■ TO-DO ITEM ■
Give every entry again, word for word.

■ SUPPLIED INFORMATION ■

★ ★ ★ ★

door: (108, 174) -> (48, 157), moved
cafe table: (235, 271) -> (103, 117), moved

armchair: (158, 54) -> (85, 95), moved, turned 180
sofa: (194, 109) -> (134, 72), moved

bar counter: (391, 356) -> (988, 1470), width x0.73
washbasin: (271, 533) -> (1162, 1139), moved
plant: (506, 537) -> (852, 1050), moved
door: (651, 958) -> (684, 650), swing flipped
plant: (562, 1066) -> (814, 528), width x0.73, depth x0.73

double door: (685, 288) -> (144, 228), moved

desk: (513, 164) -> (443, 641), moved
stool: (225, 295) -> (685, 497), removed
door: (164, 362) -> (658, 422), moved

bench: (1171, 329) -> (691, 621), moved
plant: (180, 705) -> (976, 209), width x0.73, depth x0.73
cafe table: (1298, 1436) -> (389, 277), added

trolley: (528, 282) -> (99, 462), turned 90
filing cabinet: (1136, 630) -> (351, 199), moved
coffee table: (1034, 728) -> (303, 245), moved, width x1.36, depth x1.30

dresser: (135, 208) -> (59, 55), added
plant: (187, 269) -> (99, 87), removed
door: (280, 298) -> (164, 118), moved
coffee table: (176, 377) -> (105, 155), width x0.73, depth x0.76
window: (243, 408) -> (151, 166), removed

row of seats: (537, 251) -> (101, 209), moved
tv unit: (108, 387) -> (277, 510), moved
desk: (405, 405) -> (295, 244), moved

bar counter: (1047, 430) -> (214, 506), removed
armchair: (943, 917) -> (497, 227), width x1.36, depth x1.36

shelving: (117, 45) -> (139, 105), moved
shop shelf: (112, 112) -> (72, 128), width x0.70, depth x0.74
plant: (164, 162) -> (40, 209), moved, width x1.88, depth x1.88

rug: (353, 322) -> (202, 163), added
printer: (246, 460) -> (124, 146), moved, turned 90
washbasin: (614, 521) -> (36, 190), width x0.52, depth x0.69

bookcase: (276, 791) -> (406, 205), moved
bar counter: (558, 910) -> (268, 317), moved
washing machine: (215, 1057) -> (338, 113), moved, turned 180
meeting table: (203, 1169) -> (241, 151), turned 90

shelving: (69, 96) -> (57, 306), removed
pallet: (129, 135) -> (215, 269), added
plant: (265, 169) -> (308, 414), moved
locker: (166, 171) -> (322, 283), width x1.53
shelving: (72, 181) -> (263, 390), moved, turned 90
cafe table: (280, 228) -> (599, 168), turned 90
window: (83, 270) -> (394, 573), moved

★ ★ ★ ★

■ TASK OUTPUT ■
door: (108, 174) -> (48, 157), moved
cafe table: (235, 271) -> (103, 117), moved

armchair: (158, 54) -> (85, 95), moved, turned 180
sofa: (194, 109) -> (134, 72), moved

bar counter: (391, 356) -> (988, 1470), width x0.73
washbasin: (271, 533) -> (1162, 1139), moved
plant: (506, 537) -> (852, 1050), moved
door: (651, 958) -> (684, 650), swing flipped
plant: (562, 1066) -> (814, 528), width x0.73, depth x0.73

double door: (685, 288) -> (144, 228), moved

desk: (513, 164) -> (443, 641), moved
stool: (225, 295) -> (685, 497), removed
door: (164, 362) -> (658, 422), moved

bench: (1171, 329) -> (691, 621), moved
plant: (180, 705) -> (976, 209), width x0.73, depth x0.73
cafe table: (1298, 1436) -> (389, 277), added

trolley: (528, 282) -> (99, 462), turned 90
filing cabinet: (1136, 630) -> (351, 199), moved
coffee table: (1034, 728) -> (303, 245), moved, width x1.36, depth x1.30

dresser: (135, 208) -> (59, 55), added
plant: (187, 269) -> (99, 87), removed
door: (280, 298) -> (164, 118), moved
coffee table: (176, 377) -> (105, 155), width x0.73, depth x0.76
window: (243, 408) -> (151, 166), removed

row of seats: (537, 251) -> (101, 209), moved
tv unit: (108, 387) -> (277, 510), moved
desk: (405, 405) -> (295, 244), moved

bar counter: (1047, 430) -> (214, 506), removed
armchair: (943, 917) -> (497, 227), width x1.36, depth x1.36

shelving: (117, 45) -> (139, 105), moved
shop shelf: (112, 112) -> (72, 128), width x0.70, depth x0.74
plant: (164, 162) -> (40, 209), moved, width x1.88, depth x1.88

rug: (353, 322) -> (202, 163), added
printer: (246, 460) -> (124, 146), moved, turned 90
washbasin: (614, 521) -> (36, 190), width x0.52, depth x0.69

bookcase: (276, 791) -> (406, 205), moved
bar counter: (558, 910) -> (268, 317), moved
washing machine: (215, 1057) -> (338, 113), moved, turned 180
meeting table: (203, 1169) -> (241, 151), turned 90

shelving: (69, 96) -> (57, 306), removed
pallet: (129, 135) -> (215, 269), added
plant: (265, 169) -> (308, 414), moved
locker: (166, 171) -> (322, 283), width x1.53
shelving: (72, 181) -> (263, 390), moved, turned 90
cafe table: (280, 228) -> (599, 168), turned 90
window: (83, 270) -> (394, 573), moved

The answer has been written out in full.